Collection entries
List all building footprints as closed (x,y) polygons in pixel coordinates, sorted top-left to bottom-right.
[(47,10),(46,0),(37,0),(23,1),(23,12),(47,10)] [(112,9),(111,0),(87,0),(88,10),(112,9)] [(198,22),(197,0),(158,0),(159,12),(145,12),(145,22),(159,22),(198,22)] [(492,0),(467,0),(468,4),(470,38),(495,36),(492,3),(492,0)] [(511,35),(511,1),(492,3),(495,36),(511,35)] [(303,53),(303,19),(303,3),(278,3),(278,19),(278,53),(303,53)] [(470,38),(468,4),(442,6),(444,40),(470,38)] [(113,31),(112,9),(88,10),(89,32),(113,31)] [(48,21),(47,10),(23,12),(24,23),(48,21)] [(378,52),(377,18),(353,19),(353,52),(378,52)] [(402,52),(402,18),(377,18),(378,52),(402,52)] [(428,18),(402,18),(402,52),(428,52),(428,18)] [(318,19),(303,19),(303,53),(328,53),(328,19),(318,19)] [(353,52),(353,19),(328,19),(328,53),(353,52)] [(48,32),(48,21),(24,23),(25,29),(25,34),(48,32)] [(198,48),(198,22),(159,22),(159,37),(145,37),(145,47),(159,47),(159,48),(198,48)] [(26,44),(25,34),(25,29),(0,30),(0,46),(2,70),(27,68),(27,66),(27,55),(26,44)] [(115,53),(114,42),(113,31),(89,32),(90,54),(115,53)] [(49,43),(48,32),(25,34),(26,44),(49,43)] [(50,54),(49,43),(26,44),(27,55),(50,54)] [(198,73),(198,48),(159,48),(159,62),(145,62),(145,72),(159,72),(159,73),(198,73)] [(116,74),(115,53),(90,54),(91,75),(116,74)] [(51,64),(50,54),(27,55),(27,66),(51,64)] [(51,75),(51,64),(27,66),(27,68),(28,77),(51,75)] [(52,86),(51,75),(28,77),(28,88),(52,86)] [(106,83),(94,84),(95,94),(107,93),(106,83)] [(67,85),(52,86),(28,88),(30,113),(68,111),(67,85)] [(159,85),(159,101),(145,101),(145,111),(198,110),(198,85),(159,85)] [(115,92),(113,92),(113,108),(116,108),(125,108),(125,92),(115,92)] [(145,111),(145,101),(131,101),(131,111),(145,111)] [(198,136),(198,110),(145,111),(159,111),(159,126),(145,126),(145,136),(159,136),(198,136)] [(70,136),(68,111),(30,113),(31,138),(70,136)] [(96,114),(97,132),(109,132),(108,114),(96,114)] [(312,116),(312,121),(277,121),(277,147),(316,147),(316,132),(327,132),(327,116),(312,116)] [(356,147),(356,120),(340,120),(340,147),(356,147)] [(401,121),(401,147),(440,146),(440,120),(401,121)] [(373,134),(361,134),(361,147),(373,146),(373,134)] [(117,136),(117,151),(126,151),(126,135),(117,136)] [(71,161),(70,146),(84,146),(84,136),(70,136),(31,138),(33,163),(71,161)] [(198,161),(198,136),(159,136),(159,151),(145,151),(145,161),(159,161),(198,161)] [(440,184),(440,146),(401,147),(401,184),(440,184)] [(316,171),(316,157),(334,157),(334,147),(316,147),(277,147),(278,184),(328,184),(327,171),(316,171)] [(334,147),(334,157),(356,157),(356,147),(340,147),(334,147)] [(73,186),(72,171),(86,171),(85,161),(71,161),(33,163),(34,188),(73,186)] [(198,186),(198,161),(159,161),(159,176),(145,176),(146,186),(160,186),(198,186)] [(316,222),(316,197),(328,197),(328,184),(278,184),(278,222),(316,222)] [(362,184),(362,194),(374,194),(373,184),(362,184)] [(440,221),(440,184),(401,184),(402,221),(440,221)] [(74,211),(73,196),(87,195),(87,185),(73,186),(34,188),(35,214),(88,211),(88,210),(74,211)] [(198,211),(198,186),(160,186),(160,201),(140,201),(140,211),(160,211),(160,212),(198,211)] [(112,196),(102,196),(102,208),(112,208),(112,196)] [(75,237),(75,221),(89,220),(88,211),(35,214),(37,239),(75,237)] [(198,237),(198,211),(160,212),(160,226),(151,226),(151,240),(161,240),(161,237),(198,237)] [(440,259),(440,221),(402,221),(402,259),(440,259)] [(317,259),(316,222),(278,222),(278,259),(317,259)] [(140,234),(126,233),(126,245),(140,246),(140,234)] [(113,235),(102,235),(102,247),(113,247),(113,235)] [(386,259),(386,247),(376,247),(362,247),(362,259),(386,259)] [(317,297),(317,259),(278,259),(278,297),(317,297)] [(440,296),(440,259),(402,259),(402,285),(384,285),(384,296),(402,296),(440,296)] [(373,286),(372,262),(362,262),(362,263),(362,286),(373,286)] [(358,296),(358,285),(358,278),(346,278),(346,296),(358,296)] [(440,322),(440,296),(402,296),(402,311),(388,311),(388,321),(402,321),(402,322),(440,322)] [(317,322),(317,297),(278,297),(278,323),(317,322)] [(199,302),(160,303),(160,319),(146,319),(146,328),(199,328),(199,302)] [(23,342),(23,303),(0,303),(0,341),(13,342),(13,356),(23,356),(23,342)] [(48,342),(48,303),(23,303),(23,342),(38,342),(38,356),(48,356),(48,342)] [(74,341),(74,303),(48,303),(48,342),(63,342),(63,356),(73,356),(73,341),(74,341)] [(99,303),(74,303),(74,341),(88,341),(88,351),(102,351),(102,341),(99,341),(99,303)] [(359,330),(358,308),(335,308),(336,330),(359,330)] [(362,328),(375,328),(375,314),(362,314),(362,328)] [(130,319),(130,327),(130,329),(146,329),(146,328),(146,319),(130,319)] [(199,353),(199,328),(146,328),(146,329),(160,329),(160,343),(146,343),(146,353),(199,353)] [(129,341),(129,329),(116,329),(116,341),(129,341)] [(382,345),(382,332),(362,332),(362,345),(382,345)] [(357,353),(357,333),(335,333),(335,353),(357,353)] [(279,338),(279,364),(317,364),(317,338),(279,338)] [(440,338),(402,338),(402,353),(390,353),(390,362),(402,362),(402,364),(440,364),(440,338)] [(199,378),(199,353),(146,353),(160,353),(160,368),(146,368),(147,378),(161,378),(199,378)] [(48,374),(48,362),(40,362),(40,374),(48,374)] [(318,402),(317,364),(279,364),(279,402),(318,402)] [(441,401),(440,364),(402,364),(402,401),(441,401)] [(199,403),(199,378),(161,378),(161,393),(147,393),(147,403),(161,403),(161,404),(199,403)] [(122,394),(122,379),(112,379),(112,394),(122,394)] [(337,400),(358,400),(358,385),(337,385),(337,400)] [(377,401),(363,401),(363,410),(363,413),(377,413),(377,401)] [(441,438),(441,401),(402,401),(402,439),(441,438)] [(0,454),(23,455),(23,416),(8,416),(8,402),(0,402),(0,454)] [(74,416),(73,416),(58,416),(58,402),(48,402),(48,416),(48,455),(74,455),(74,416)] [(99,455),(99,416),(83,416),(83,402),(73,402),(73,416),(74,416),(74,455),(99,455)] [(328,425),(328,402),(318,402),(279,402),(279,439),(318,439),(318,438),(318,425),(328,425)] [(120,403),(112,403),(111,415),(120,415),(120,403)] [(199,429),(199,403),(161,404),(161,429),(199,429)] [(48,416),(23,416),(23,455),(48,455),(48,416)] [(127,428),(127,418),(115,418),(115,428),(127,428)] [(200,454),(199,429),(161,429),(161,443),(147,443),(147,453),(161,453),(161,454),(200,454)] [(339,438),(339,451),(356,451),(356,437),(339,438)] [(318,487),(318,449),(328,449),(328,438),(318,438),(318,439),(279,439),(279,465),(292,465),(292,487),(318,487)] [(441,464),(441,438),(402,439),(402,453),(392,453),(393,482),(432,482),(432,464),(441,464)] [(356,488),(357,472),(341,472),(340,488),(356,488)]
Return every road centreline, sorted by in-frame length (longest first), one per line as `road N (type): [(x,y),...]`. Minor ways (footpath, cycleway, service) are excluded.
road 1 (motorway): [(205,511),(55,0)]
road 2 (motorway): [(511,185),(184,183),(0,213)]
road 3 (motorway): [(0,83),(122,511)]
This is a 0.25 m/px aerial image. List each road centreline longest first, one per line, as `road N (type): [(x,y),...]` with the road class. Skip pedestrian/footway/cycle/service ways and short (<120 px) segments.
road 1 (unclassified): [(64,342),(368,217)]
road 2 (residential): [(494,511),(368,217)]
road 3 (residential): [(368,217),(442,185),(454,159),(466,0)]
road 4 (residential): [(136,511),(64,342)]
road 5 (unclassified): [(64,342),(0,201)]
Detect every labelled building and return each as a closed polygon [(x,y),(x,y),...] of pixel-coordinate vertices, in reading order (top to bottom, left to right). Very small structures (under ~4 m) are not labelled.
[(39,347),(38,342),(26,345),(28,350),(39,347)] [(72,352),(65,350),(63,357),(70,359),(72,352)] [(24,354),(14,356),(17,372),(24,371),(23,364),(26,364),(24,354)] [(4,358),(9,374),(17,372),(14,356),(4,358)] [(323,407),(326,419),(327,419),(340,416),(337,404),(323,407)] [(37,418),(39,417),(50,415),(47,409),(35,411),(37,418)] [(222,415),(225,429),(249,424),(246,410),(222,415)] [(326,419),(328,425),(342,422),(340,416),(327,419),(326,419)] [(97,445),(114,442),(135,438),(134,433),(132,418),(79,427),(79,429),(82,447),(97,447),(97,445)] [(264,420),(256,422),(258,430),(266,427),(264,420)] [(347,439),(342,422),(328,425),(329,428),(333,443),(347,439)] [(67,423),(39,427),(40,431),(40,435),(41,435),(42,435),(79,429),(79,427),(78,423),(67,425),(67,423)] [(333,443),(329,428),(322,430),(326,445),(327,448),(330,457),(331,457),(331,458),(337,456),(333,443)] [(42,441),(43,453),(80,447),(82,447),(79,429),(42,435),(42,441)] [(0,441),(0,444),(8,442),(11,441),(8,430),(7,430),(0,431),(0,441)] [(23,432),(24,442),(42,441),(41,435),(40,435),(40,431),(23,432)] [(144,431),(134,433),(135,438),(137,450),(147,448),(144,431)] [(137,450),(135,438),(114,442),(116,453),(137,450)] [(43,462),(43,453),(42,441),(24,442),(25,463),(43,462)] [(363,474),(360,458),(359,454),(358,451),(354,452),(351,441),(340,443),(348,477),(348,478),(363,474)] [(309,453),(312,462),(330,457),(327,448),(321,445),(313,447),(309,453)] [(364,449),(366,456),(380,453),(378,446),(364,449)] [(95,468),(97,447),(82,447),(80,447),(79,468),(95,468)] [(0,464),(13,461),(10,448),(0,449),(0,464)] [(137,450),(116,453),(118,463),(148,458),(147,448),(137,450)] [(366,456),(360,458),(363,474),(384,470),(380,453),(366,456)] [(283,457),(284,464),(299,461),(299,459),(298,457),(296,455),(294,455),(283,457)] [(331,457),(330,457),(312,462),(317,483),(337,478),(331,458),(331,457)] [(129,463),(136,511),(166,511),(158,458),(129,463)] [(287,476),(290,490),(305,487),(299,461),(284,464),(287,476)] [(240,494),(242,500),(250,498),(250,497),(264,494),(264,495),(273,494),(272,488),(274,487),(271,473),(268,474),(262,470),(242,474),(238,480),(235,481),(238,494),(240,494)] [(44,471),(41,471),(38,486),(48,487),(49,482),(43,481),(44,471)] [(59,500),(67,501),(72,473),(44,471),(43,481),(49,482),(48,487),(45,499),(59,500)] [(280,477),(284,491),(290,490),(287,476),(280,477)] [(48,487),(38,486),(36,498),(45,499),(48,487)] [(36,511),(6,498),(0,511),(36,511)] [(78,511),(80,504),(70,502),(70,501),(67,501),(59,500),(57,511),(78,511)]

WORK TO BE COMPLETED -> Pick out each line in the items above that contains the word "every", and copy those lines.

WORKED SOLUTION ->
Return every road centreline, sorted by in-frame length (longest first), one per line as `road N (type): [(x,y),...]`. Minor ways (footpath, cycleway, service) are excluded.
Detect every labelled building and return each as a closed polygon [(x,y),(x,y),...] of pixel-coordinate vertices, in reading order (top to bottom, left to right). Very small structures (under ~4 m) are not labelled.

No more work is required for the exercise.